Activity:
From top to bottom, write out the listing exactly and skip every picture.

Material supplied:
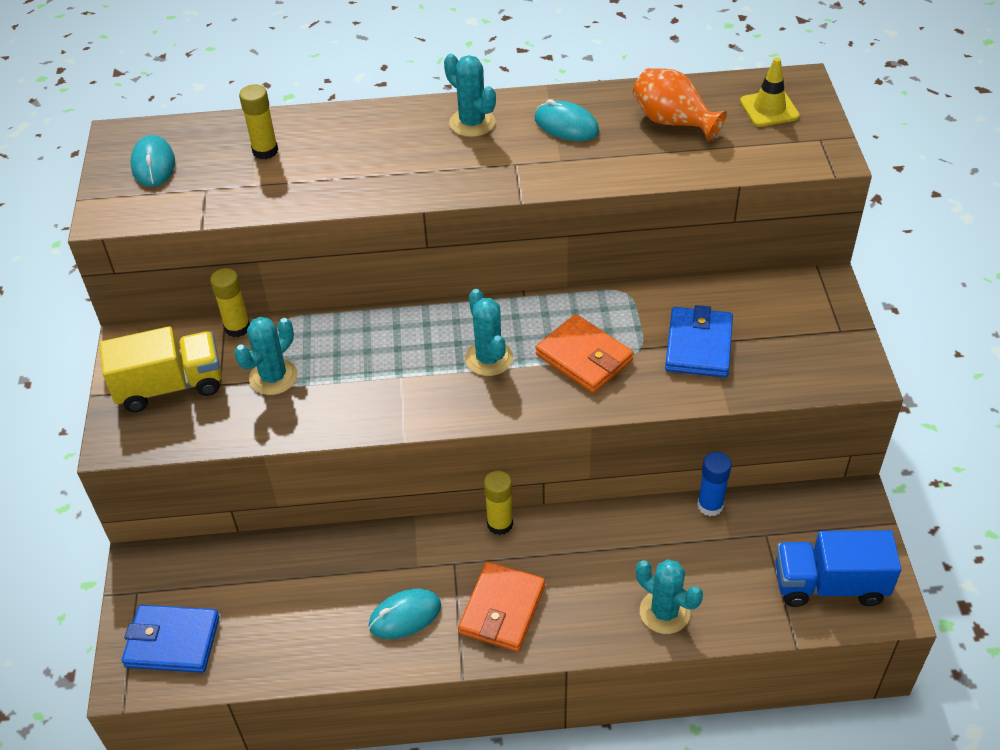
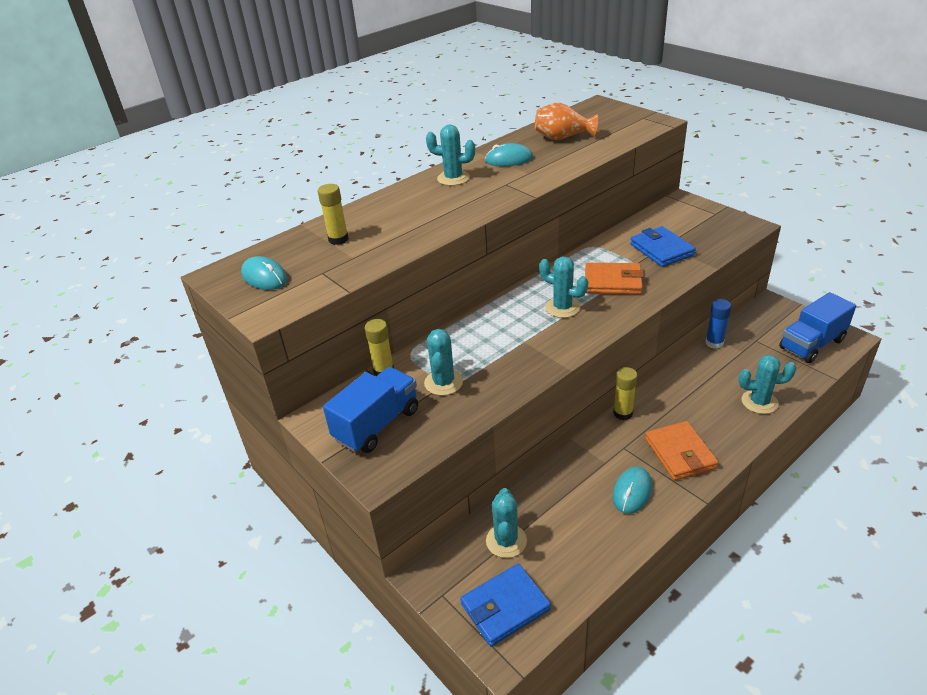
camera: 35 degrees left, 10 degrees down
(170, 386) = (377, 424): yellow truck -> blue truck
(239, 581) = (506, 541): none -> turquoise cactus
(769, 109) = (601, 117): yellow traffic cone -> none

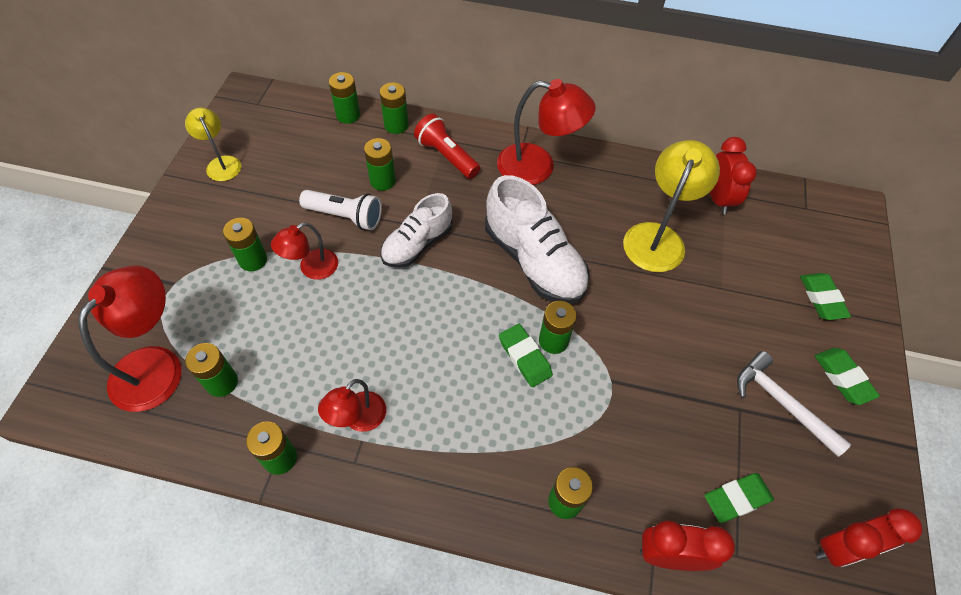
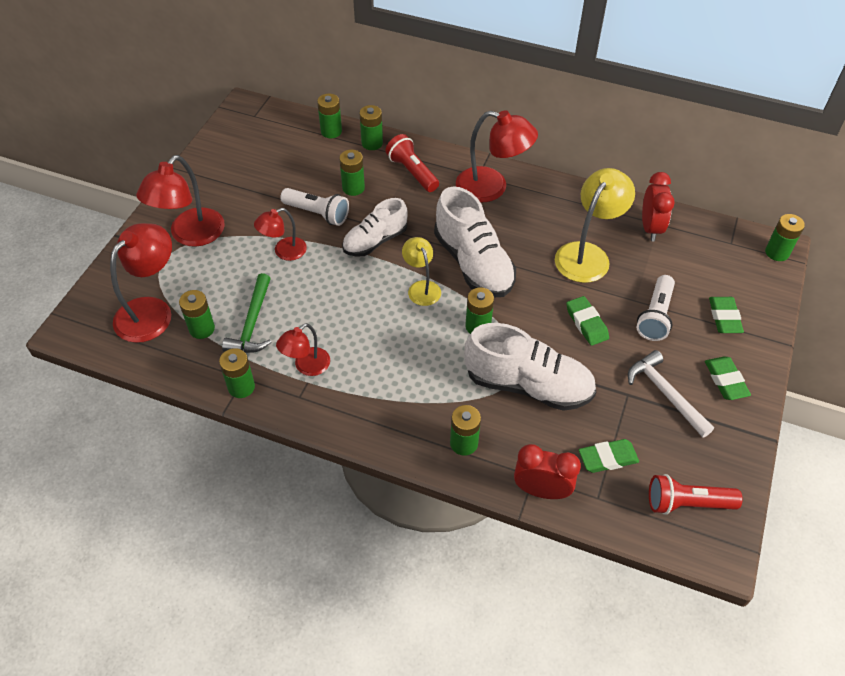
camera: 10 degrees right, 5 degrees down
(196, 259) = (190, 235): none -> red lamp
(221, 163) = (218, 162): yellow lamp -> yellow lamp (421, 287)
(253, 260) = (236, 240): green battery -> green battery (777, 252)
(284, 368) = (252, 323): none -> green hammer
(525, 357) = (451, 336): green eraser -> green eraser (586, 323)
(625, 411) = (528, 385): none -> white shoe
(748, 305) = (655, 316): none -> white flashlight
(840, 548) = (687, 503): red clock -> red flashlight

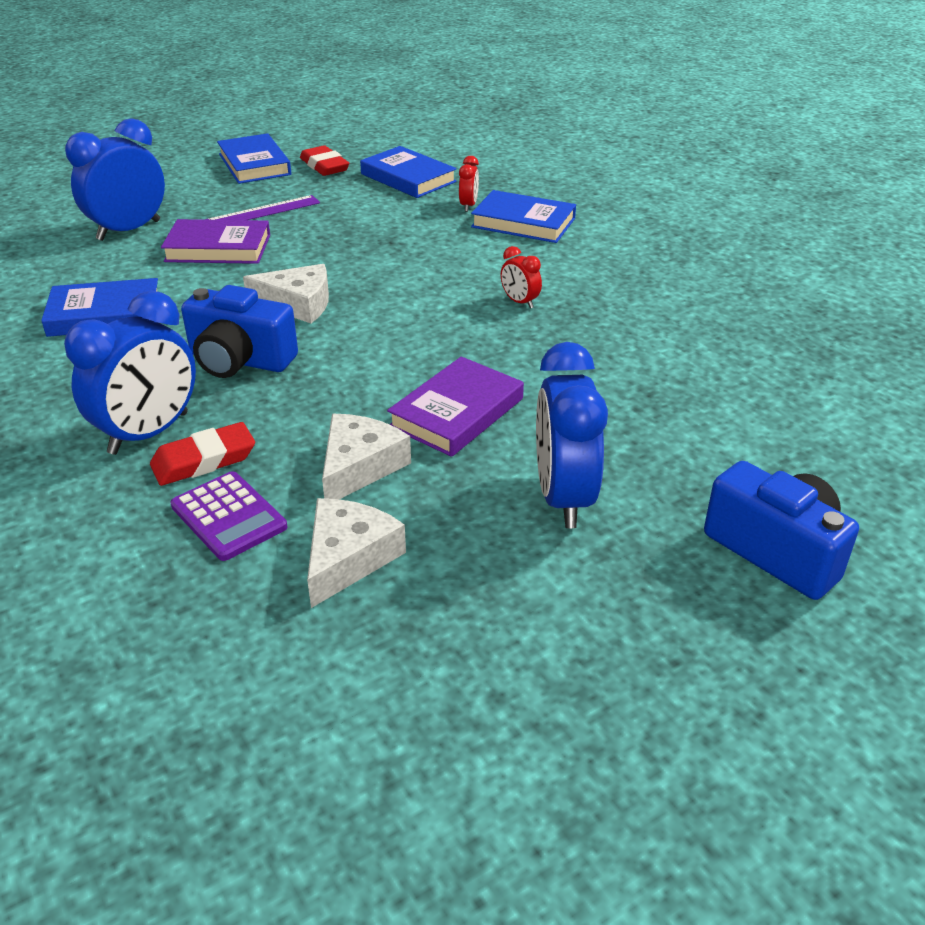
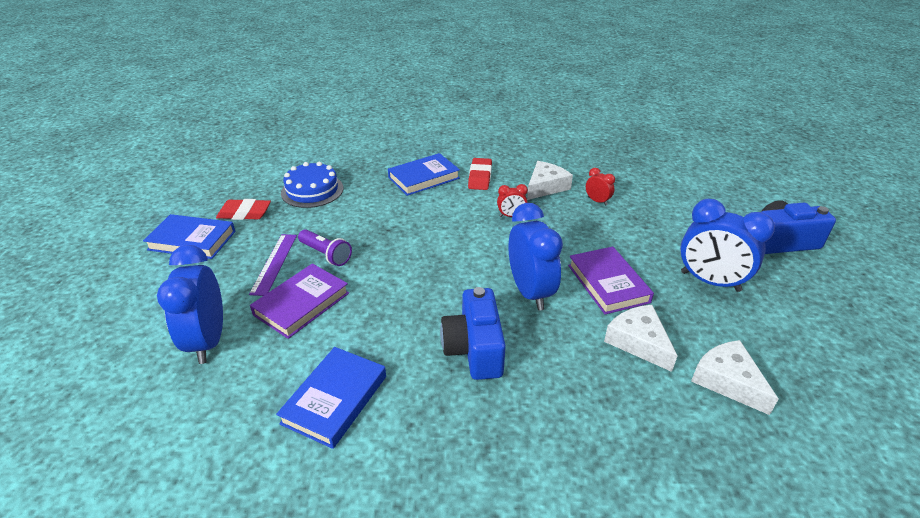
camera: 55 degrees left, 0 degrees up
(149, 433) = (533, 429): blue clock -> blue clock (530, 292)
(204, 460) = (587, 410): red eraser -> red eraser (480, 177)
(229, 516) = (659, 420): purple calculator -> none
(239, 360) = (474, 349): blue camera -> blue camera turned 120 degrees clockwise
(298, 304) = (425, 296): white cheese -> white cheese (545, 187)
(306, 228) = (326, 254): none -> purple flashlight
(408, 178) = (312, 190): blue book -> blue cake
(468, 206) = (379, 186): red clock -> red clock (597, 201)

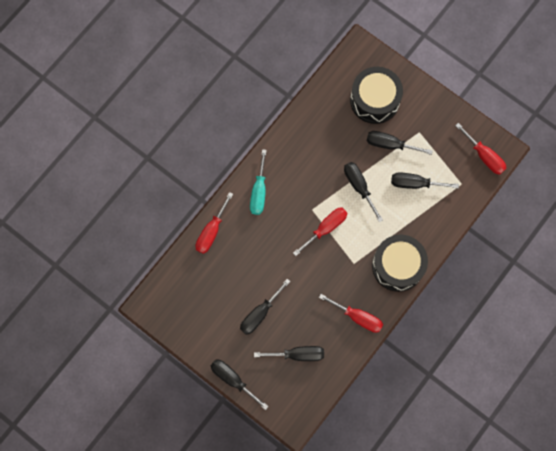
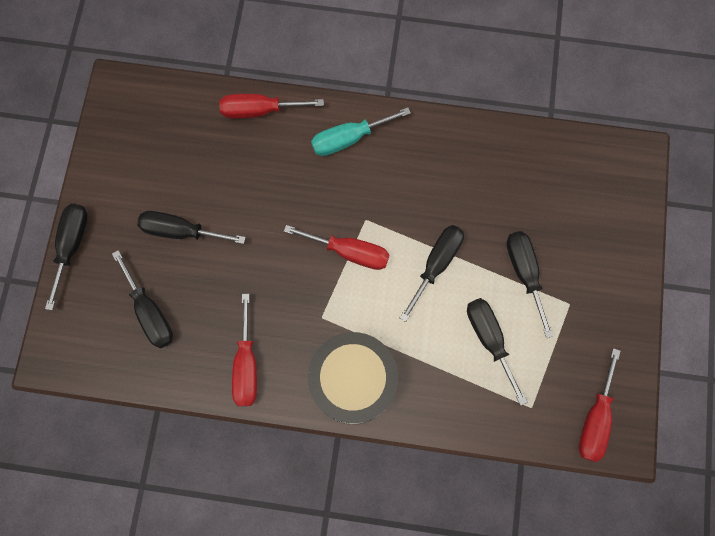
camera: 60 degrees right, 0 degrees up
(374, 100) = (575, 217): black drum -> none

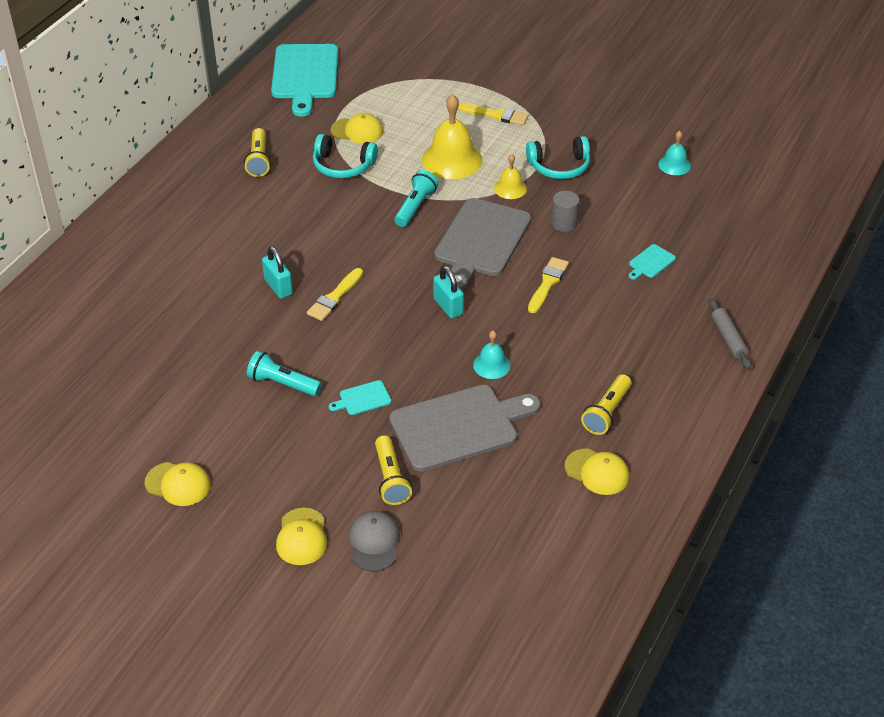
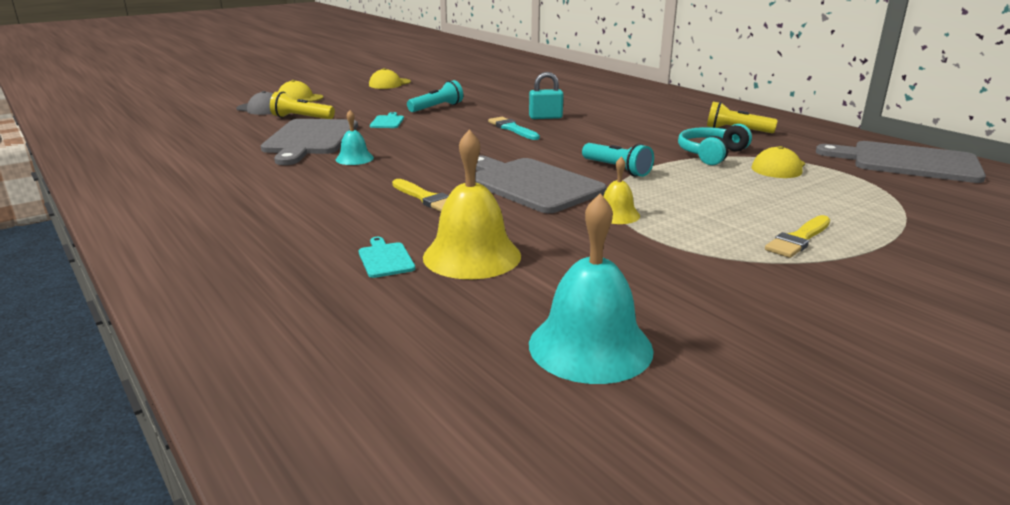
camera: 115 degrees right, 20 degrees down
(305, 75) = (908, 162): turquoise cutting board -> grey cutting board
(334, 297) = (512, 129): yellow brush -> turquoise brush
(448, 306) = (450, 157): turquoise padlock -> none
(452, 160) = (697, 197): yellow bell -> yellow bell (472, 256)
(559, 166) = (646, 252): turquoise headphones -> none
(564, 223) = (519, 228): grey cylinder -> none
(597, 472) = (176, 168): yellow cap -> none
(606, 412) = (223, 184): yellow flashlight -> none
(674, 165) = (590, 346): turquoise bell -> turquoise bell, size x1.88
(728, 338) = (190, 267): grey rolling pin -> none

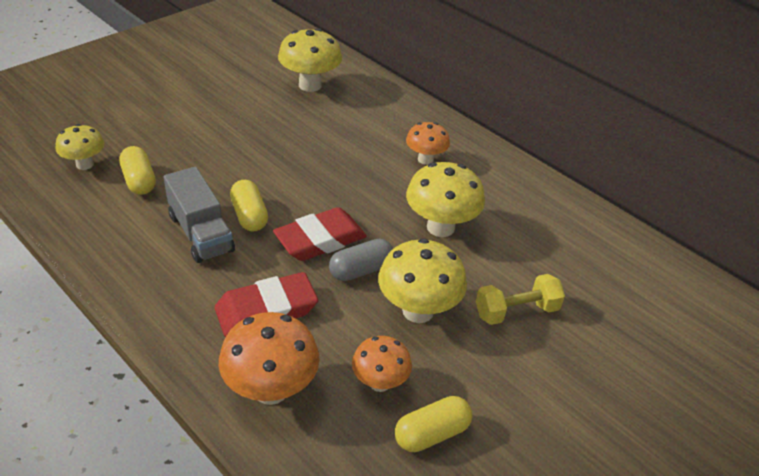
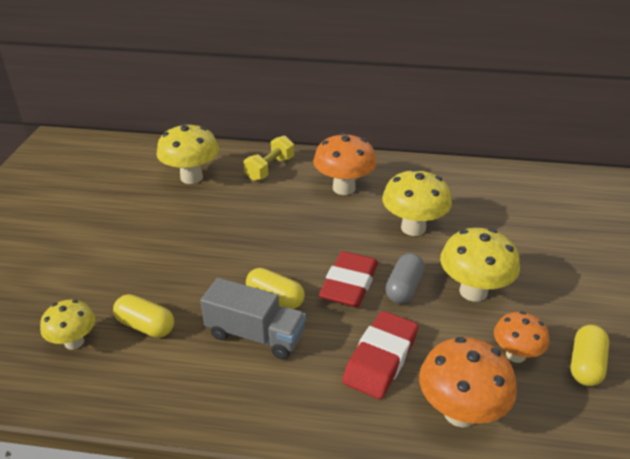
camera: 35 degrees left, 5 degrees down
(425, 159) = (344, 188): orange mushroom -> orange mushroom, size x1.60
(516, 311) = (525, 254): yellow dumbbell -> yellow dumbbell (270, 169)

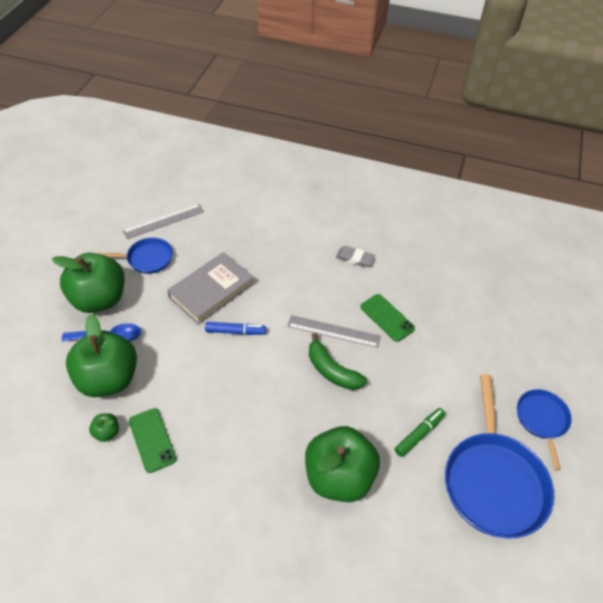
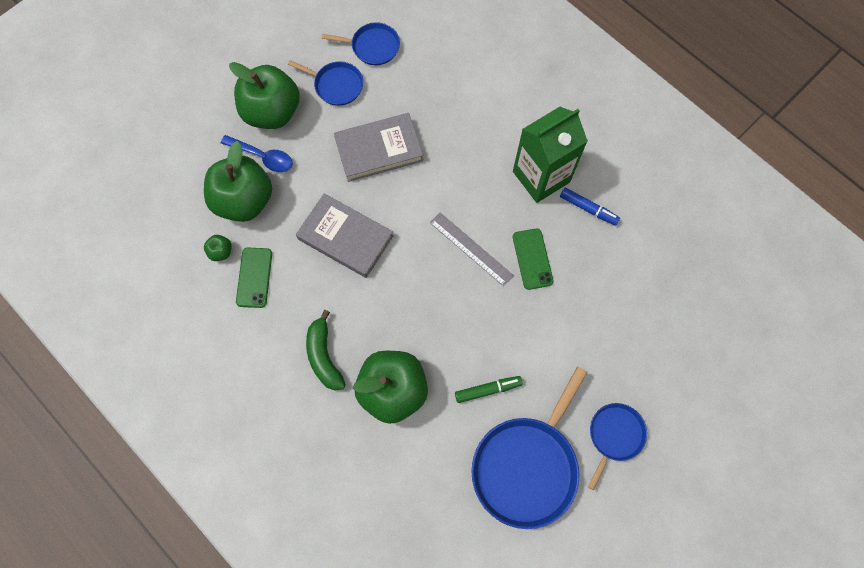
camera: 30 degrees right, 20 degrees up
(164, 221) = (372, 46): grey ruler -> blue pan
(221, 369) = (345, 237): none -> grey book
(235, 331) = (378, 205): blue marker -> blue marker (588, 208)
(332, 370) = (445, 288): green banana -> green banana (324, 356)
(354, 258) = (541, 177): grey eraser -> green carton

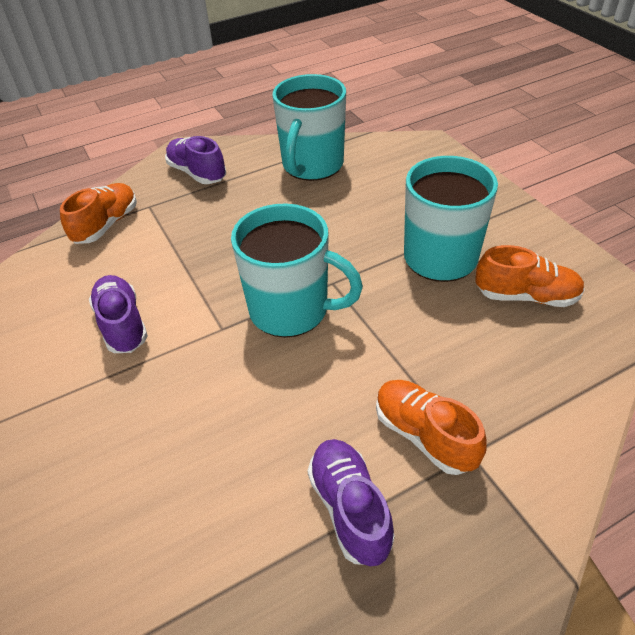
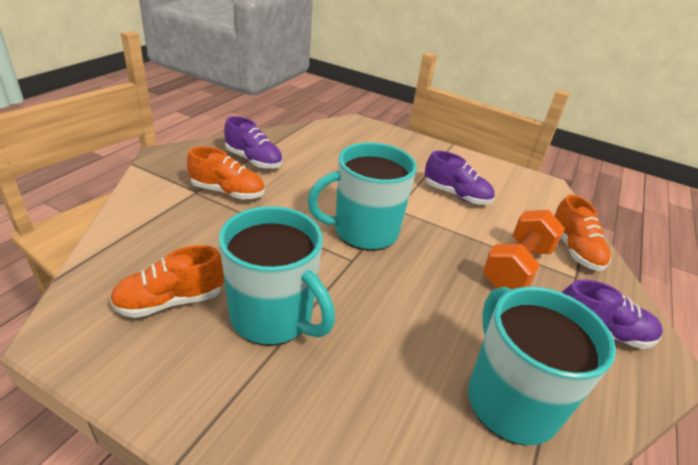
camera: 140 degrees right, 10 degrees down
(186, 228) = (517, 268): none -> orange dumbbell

Written response:
camera: 35 degrees left, 10 degrees down
(170, 386) = (377, 424): yellow truck -> blue truck
(239, 581) = (506, 541): none -> turquoise cactus
(769, 109) = (601, 117): yellow traffic cone -> none

camera: 10 degrees right, 5 degrees down
(196, 259) = (190, 235): none -> red lamp
(221, 163) = (218, 162): yellow lamp -> yellow lamp (421, 287)
(253, 260) = (236, 240): green battery -> green battery (777, 252)
(284, 368) = (252, 323): none -> green hammer
(525, 357) = (451, 336): green eraser -> green eraser (586, 323)
(625, 411) = (528, 385): none -> white shoe
(748, 305) = (655, 316): none -> white flashlight
(840, 548) = (687, 503): red clock -> red flashlight

camera: 55 degrees left, 0 degrees up
(149, 433) = (533, 429): blue clock -> blue clock (530, 292)
(204, 460) = (587, 410): red eraser -> red eraser (480, 177)
(229, 516) = (659, 420): purple calculator -> none
(239, 360) = (474, 349): blue camera -> blue camera turned 120 degrees clockwise
(298, 304) = (425, 296): white cheese -> white cheese (545, 187)
(306, 228) = (326, 254): none -> purple flashlight
(408, 178) = (312, 190): blue book -> blue cake
(468, 206) = (379, 186): red clock -> red clock (597, 201)

camera: 60 degrees right, 0 degrees up
(374, 100) = (575, 217): black drum -> none

camera: 115 degrees right, 20 degrees down
(305, 75) = (908, 162): turquoise cutting board -> grey cutting board
(334, 297) = (512, 129): yellow brush -> turquoise brush
(448, 306) = (450, 157): turquoise padlock -> none
(452, 160) = (697, 197): yellow bell -> yellow bell (472, 256)
(559, 166) = (646, 252): turquoise headphones -> none
(564, 223) = (519, 228): grey cylinder -> none
(597, 472) = (176, 168): yellow cap -> none
(606, 412) = (223, 184): yellow flashlight -> none
(674, 165) = (590, 346): turquoise bell -> turquoise bell, size x1.88
(728, 338) = (190, 267): grey rolling pin -> none

camera: 35 degrees left, 5 degrees down
(425, 159) = (344, 188): orange mushroom -> orange mushroom, size x1.60
(516, 311) = (525, 254): yellow dumbbell -> yellow dumbbell (270, 169)

camera: 30 degrees right, 20 degrees up
(164, 221) = (372, 46): grey ruler -> blue pan
(221, 369) = (345, 237): none -> grey book
(235, 331) = (378, 205): blue marker -> blue marker (588, 208)
(332, 370) = (445, 288): green banana -> green banana (324, 356)
(354, 258) = (541, 177): grey eraser -> green carton

camera: 140 degrees right, 10 degrees down
(186, 228) = (517, 268): none -> orange dumbbell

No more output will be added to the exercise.